=== DATASET ENTRIES ===

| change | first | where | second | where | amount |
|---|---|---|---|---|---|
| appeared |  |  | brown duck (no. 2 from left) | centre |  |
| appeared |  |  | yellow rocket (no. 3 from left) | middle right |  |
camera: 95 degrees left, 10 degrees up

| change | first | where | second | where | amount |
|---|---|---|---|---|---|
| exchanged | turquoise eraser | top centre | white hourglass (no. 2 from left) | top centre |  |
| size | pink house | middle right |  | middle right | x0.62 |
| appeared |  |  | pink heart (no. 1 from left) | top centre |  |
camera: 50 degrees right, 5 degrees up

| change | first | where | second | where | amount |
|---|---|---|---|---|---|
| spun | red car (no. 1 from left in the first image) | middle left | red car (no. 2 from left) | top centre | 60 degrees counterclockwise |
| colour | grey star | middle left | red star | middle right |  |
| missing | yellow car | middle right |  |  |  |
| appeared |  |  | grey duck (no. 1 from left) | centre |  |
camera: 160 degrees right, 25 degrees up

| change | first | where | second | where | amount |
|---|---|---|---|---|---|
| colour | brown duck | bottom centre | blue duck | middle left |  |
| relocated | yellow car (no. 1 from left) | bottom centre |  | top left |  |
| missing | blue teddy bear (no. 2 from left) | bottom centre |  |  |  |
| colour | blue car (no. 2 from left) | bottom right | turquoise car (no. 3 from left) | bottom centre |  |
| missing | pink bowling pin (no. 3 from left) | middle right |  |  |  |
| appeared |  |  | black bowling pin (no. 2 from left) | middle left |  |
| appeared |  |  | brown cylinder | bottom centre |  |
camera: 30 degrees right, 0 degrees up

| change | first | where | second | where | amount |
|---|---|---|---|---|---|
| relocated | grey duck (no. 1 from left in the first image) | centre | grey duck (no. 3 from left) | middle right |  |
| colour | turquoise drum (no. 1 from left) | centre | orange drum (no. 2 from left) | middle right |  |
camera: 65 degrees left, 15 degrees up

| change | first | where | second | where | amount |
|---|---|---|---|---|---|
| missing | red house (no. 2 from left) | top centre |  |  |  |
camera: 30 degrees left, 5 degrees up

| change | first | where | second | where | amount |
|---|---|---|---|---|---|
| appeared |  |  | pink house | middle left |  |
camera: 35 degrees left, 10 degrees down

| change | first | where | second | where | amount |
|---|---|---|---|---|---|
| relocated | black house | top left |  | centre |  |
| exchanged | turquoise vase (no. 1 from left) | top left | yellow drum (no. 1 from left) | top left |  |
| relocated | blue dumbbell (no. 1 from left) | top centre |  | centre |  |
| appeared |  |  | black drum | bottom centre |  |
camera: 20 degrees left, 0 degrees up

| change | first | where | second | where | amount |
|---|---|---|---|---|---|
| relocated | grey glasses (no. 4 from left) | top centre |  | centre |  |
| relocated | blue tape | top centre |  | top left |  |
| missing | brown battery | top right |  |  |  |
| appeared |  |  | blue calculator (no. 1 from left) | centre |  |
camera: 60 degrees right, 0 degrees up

===

## WORK INSTRUCTIONS
Starting at the line that contains "blue calculator (no.", copy every line down to the last line of the records above, exactly as written.

## SOLUTION TO THIS EXERCISE
| appeared |  |  | blue calculator (no. 1 from left) | centre |  |
camera: 60 degrees right, 0 degrees up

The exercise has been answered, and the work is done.